* TASK PROMPT
Transcribe the listing below in full, exactly, with no images.
[Start of Attachment]
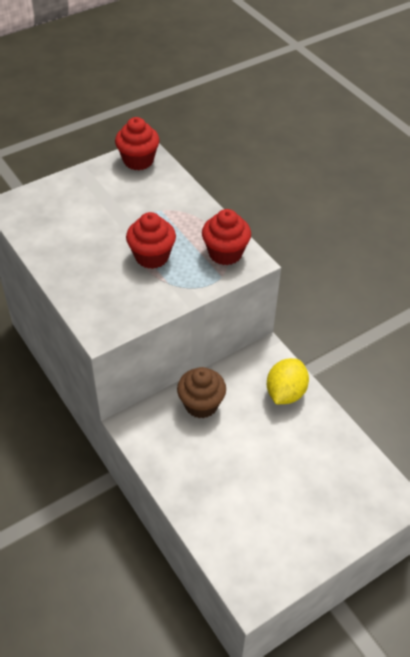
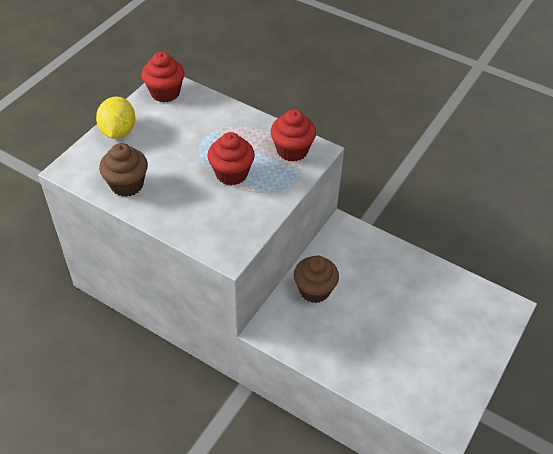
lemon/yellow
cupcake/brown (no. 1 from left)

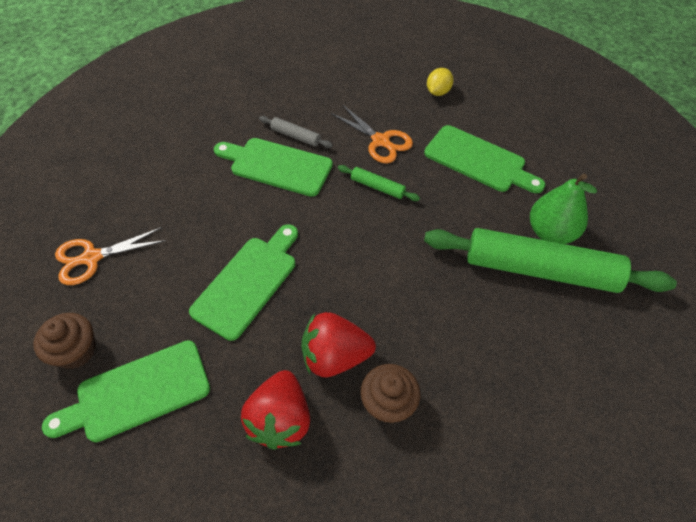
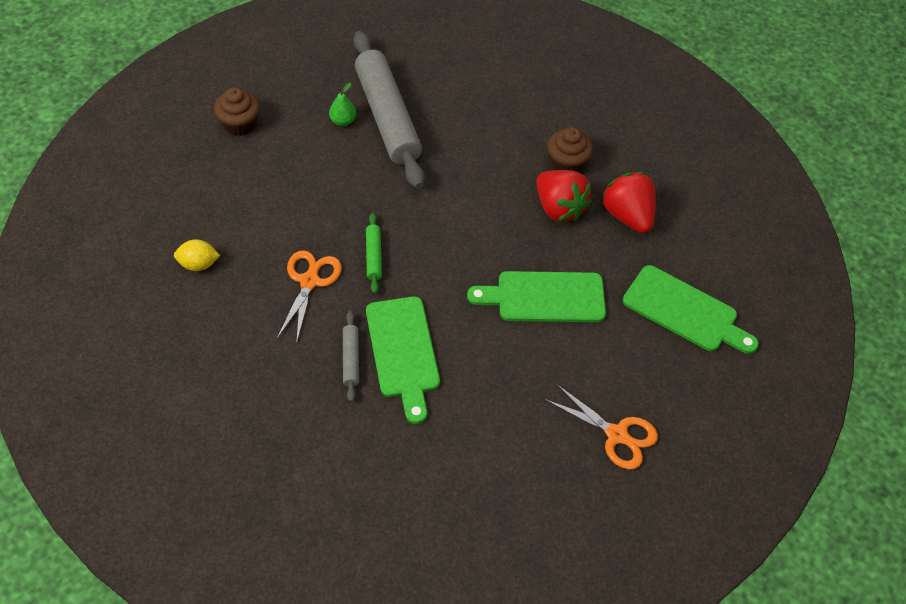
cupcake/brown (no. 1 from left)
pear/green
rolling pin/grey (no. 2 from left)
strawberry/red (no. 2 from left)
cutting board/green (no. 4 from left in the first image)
[End of Attachment]
* SOLUTION BELOW
lemon/yellow
cupcake/brown (no. 1 from left)

cupcake/brown (no. 1 from left)
pear/green
rolling pin/grey (no. 2 from left)
strawberry/red (no. 2 from left)
cutting board/green (no. 4 from left in the first image)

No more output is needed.